> The task: When you have gone through the records, report how many lines include "blue", giving the number and nothing more.

> Data to use:
────

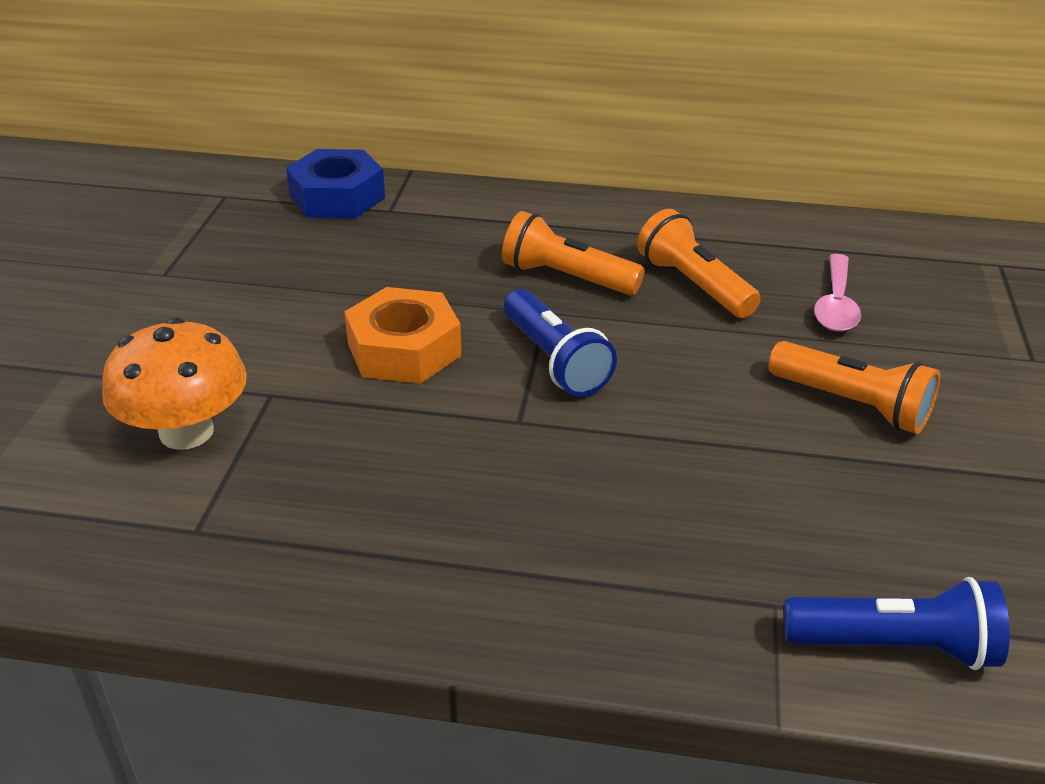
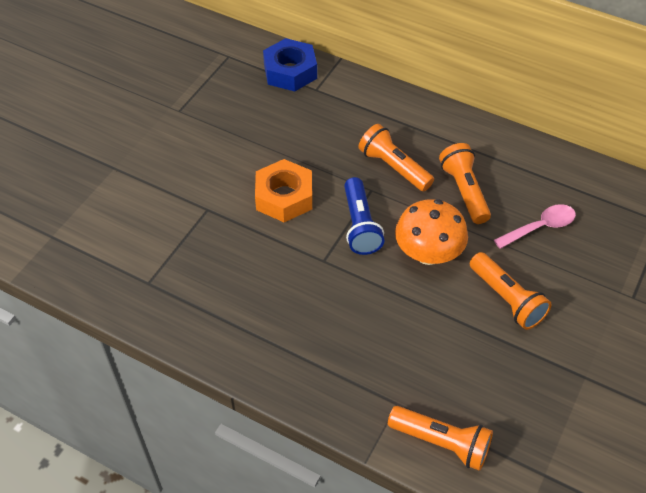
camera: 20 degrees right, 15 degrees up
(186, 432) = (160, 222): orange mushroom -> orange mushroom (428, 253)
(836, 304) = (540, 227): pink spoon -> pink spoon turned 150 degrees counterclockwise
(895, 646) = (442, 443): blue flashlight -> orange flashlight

────

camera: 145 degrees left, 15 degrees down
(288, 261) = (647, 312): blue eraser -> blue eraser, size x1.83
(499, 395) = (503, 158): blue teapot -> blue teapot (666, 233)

────

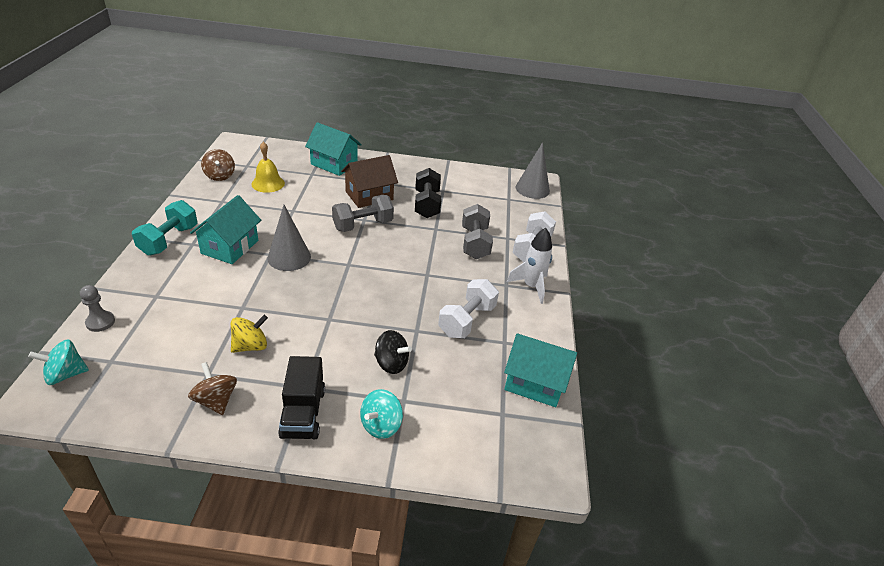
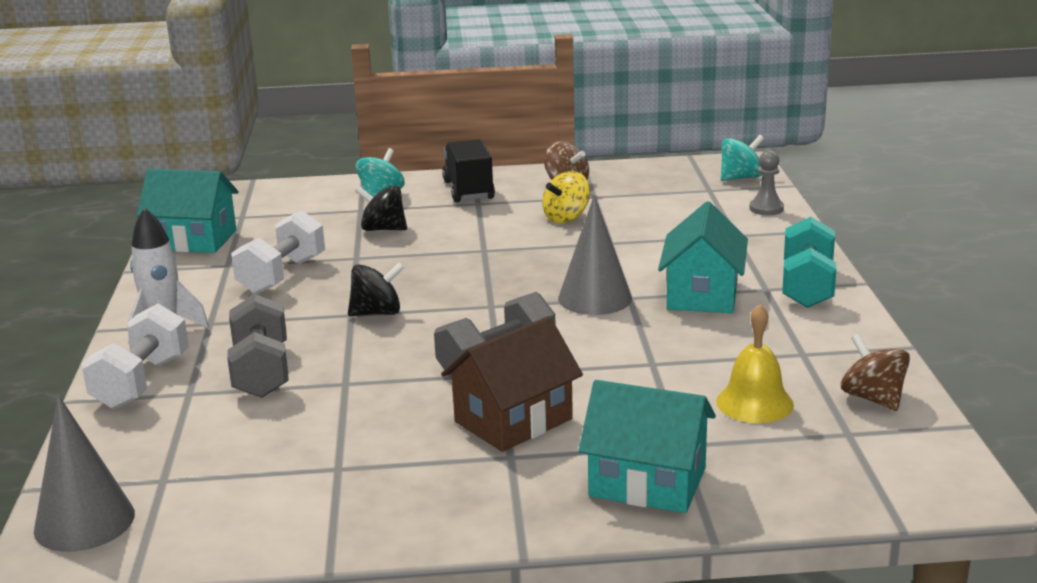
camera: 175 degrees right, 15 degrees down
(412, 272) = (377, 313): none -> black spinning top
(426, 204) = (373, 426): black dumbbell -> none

────

> Your response: 3